Your goal = Pull out of the data below the stretch of lines bounded by the one containing "relocated | PurpleBottle" and the one containing "relocated | PurpleButton", both bounds included, unchanged.

* * * *

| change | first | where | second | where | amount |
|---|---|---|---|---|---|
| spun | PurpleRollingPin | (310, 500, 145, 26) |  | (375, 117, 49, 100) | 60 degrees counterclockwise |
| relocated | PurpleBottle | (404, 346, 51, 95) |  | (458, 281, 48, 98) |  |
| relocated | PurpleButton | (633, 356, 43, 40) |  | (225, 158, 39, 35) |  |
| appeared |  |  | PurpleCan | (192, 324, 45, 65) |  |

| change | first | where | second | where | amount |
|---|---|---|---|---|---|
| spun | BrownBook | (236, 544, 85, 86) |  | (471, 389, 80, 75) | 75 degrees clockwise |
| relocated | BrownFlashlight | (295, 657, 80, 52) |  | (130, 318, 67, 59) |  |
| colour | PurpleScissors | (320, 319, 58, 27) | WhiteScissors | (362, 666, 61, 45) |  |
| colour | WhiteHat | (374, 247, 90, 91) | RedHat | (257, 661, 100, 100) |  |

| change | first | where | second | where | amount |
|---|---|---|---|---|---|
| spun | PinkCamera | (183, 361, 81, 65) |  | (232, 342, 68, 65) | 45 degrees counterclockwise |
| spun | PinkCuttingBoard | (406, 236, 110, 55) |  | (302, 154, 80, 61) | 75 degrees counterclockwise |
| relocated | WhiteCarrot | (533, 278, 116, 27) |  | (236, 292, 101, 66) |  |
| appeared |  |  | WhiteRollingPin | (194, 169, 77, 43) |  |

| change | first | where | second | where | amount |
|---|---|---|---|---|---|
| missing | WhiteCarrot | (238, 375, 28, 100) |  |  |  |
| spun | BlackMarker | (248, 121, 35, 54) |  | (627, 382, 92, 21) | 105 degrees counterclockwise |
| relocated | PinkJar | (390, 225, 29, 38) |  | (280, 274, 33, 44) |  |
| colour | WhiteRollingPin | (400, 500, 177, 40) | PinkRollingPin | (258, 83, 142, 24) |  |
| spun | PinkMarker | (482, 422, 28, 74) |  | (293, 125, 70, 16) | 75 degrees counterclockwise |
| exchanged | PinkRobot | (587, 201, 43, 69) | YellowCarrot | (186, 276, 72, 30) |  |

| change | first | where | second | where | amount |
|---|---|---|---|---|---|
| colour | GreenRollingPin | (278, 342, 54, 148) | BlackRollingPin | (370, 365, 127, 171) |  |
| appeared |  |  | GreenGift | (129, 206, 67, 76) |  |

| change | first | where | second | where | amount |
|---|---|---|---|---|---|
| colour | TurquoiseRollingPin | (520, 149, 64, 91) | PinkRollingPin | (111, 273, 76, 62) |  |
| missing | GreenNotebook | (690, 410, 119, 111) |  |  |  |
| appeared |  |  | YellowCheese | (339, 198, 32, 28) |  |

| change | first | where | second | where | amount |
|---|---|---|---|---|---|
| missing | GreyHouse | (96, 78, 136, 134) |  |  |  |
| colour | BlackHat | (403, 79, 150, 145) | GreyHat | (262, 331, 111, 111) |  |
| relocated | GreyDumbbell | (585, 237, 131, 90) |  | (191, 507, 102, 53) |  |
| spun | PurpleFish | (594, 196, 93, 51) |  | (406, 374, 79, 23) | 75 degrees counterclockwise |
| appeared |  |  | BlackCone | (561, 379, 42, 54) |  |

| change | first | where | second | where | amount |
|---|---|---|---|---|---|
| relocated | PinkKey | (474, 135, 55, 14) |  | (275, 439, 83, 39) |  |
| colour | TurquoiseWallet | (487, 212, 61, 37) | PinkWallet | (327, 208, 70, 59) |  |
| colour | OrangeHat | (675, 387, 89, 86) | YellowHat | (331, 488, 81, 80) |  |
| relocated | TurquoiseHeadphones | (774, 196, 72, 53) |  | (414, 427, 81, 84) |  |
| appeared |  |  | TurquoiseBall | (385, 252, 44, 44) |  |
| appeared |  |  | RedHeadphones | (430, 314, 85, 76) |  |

* * * *

Answer for the task =
| relocated | PurpleBottle | (404, 346, 51, 95) |  | (458, 281, 48, 98) |  |
| relocated | PurpleButton | (633, 356, 43, 40) |  | (225, 158, 39, 35) |  |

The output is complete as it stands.